**THE TASK**. Reproduce this listing from its first line through the line with "blue cake: [203,300,281,374]", inclusive, leaving out all that follows.

**DATA FOR THE TASK**.
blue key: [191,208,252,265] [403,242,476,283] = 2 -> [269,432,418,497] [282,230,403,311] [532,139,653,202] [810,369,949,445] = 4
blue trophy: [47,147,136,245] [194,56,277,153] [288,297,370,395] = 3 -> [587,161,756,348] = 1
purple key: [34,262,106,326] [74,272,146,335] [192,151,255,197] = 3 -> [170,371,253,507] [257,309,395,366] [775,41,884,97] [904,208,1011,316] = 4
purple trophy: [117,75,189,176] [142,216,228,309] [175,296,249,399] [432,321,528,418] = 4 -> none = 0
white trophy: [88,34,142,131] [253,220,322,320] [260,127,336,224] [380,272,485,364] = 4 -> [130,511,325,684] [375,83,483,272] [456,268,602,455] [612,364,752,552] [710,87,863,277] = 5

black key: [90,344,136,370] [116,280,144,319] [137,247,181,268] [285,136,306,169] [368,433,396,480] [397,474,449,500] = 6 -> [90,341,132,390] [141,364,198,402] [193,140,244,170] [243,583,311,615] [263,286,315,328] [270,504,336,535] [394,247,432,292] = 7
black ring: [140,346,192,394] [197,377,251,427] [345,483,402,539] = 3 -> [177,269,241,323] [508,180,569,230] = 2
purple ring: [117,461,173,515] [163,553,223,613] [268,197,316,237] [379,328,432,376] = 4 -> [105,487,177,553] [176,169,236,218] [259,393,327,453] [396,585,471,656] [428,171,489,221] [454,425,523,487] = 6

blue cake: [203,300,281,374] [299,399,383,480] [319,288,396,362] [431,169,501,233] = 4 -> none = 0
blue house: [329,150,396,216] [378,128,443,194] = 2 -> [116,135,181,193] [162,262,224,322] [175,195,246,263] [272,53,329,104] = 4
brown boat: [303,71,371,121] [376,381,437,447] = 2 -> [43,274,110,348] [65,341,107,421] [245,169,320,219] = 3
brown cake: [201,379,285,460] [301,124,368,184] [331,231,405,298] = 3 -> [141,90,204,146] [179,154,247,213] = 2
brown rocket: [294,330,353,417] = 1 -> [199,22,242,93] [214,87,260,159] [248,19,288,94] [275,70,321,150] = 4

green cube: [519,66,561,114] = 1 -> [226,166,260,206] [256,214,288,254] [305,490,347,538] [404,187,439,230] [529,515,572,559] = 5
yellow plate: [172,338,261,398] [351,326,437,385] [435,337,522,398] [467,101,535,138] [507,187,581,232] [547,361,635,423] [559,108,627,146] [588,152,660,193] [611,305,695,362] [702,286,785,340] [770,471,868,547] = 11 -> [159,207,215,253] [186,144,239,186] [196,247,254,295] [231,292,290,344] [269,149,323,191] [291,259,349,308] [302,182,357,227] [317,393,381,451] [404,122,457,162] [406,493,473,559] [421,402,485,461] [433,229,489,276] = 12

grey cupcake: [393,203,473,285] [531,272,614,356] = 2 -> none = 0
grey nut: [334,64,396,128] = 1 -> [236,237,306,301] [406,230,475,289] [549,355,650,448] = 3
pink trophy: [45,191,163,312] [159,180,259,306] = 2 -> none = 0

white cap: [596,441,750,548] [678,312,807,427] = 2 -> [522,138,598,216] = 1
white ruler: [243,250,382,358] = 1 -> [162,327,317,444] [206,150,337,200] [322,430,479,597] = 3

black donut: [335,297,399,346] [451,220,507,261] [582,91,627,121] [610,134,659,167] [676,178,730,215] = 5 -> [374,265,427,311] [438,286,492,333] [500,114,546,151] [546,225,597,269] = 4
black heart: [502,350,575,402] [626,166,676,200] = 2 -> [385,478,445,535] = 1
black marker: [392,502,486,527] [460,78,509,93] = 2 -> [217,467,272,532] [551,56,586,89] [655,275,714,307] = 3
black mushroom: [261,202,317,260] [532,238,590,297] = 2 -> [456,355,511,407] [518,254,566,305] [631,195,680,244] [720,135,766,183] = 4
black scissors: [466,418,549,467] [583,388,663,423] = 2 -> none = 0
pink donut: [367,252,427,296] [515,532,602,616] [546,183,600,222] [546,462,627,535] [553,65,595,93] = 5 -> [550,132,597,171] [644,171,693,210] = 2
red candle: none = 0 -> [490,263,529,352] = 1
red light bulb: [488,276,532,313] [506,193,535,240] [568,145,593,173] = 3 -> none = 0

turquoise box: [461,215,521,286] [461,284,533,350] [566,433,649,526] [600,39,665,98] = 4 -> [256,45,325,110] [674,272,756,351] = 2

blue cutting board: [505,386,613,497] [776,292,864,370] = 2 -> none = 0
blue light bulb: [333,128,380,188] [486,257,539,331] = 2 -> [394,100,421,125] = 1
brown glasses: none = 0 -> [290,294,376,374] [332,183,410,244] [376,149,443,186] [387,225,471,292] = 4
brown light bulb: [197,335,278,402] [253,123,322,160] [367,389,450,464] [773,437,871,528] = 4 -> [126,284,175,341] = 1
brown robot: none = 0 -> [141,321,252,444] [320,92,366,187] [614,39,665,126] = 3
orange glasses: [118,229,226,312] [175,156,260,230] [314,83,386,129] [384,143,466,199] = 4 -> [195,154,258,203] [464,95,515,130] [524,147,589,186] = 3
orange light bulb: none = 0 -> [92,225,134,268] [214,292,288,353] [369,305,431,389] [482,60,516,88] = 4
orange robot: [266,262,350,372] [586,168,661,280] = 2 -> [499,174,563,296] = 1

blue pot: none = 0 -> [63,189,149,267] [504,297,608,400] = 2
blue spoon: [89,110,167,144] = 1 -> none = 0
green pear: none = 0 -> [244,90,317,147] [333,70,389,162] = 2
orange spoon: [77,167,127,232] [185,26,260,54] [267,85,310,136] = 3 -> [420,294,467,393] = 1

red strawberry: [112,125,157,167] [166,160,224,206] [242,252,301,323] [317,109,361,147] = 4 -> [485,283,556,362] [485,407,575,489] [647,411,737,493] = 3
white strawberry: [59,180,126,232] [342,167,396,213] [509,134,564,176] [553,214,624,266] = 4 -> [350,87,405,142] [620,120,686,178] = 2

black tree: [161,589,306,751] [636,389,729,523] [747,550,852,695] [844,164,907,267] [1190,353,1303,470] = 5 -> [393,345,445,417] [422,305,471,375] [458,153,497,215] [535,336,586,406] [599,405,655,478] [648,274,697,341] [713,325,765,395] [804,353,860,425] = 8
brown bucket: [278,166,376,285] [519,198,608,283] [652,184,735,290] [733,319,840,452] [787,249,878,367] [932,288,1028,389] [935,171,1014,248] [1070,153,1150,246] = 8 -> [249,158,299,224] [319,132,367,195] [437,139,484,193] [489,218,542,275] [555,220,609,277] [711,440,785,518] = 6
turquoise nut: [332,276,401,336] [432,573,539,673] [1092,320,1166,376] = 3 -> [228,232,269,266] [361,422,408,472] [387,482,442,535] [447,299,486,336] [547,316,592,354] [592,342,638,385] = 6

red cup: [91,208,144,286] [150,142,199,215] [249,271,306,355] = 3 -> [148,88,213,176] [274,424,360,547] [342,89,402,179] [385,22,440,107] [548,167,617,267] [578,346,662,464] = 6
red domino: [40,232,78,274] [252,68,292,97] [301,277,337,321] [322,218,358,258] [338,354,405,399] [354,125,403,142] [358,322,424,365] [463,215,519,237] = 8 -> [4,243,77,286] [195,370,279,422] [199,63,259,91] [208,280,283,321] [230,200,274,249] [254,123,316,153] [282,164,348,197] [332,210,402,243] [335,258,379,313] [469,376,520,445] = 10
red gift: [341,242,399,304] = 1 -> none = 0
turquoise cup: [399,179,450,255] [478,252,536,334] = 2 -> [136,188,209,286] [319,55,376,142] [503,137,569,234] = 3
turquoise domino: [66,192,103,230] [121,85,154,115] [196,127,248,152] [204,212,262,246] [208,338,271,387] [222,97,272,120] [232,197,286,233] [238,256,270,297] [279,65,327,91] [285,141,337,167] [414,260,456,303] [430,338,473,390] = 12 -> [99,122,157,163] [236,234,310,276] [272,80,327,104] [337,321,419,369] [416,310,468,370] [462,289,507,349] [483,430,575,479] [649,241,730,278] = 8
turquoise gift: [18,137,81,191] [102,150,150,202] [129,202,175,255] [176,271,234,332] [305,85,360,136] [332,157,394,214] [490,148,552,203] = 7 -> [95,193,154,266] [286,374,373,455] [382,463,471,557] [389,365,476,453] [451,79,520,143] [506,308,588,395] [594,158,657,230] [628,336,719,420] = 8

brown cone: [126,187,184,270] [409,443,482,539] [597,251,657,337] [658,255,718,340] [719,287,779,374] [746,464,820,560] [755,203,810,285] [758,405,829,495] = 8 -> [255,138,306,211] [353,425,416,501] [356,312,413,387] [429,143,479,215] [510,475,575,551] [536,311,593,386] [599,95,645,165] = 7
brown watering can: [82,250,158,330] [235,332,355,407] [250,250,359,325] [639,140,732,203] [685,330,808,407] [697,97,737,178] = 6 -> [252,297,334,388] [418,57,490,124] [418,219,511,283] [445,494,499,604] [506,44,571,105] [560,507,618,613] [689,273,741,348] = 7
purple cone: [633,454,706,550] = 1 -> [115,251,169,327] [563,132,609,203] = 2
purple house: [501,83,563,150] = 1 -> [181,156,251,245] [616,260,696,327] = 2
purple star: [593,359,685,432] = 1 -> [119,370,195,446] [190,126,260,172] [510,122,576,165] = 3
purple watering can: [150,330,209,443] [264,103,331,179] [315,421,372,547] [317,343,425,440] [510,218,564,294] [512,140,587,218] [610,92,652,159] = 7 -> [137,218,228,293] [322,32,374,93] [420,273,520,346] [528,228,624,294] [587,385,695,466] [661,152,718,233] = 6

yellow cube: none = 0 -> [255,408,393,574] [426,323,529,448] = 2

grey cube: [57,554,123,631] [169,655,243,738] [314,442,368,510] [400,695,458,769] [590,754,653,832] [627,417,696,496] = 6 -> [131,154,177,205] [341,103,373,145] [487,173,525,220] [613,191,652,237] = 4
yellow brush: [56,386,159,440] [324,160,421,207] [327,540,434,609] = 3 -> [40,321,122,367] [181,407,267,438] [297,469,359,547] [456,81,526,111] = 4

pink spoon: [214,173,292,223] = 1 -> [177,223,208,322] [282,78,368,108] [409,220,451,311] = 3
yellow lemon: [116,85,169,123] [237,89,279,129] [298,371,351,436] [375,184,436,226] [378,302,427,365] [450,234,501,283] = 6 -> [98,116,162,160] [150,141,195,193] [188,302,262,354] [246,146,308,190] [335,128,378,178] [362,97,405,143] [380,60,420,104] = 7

**REPLY TO THE TASK**.
blue key: [191,208,252,265] [403,242,476,283] = 2 -> [269,432,418,497] [282,230,403,311] [532,139,653,202] [810,369,949,445] = 4
blue trophy: [47,147,136,245] [194,56,277,153] [288,297,370,395] = 3 -> [587,161,756,348] = 1
purple key: [34,262,106,326] [74,272,146,335] [192,151,255,197] = 3 -> [170,371,253,507] [257,309,395,366] [775,41,884,97] [904,208,1011,316] = 4
purple trophy: [117,75,189,176] [142,216,228,309] [175,296,249,399] [432,321,528,418] = 4 -> none = 0
white trophy: [88,34,142,131] [253,220,322,320] [260,127,336,224] [380,272,485,364] = 4 -> [130,511,325,684] [375,83,483,272] [456,268,602,455] [612,364,752,552] [710,87,863,277] = 5

black key: [90,344,136,370] [116,280,144,319] [137,247,181,268] [285,136,306,169] [368,433,396,480] [397,474,449,500] = 6 -> [90,341,132,390] [141,364,198,402] [193,140,244,170] [243,583,311,615] [263,286,315,328] [270,504,336,535] [394,247,432,292] = 7
black ring: [140,346,192,394] [197,377,251,427] [345,483,402,539] = 3 -> [177,269,241,323] [508,180,569,230] = 2
purple ring: [117,461,173,515] [163,553,223,613] [268,197,316,237] [379,328,432,376] = 4 -> [105,487,177,553] [176,169,236,218] [259,393,327,453] [396,585,471,656] [428,171,489,221] [454,425,523,487] = 6

blue cake: [203,300,281,374] [299,399,383,480] [319,288,396,362] [431,169,501,233] = 4 -> none = 0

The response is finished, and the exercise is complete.